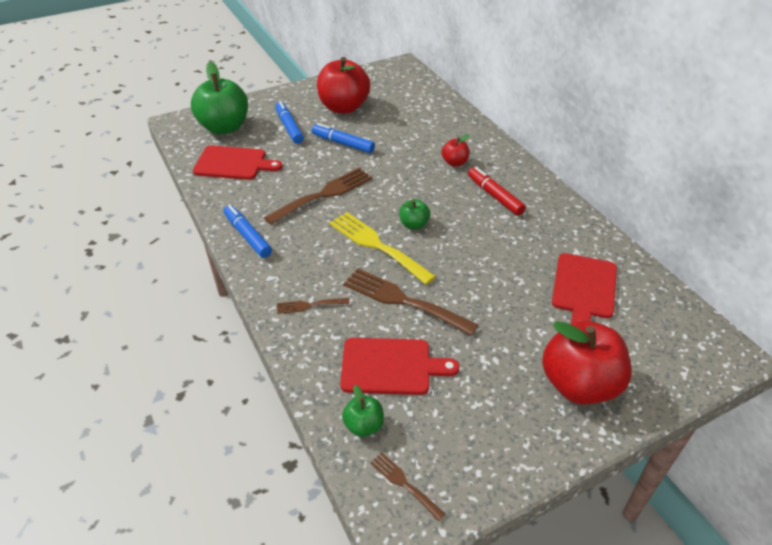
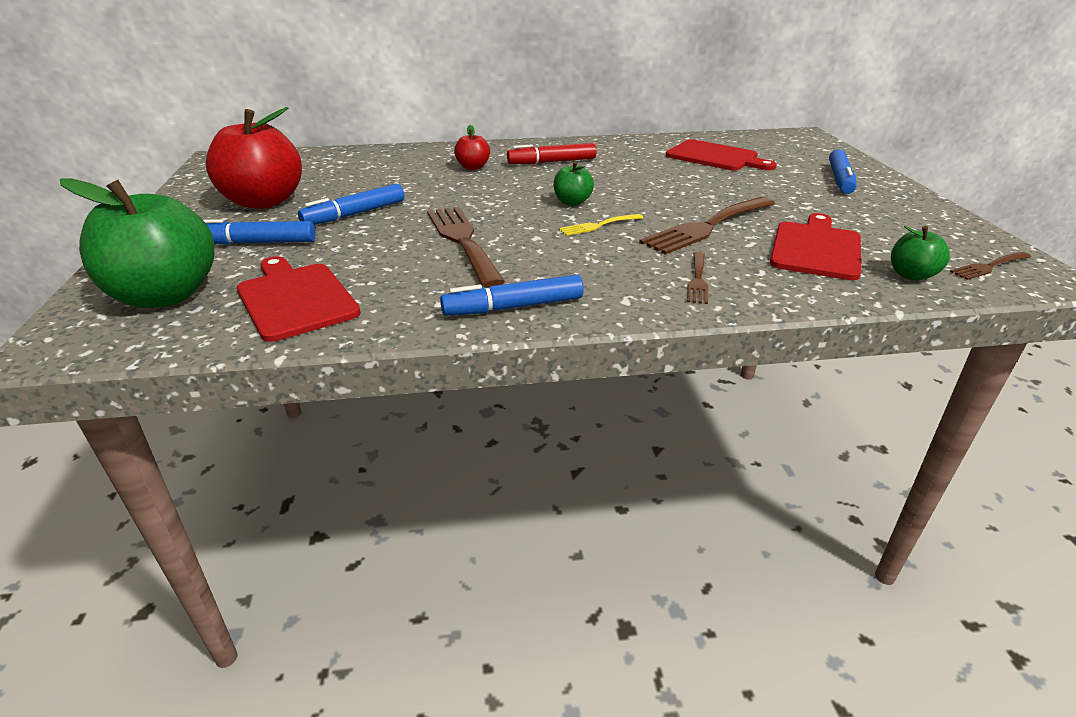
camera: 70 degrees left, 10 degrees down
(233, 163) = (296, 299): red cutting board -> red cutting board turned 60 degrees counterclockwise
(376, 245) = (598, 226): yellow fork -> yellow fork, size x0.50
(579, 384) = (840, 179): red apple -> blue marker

_Your objective_
Review the preceding data and report every line that includes the string "degrees".

_Output for this exercise_
camera: 70 degrees left, 10 degrees down
(233, 163) = (296, 299): red cutting board -> red cutting board turned 60 degrees counterclockwise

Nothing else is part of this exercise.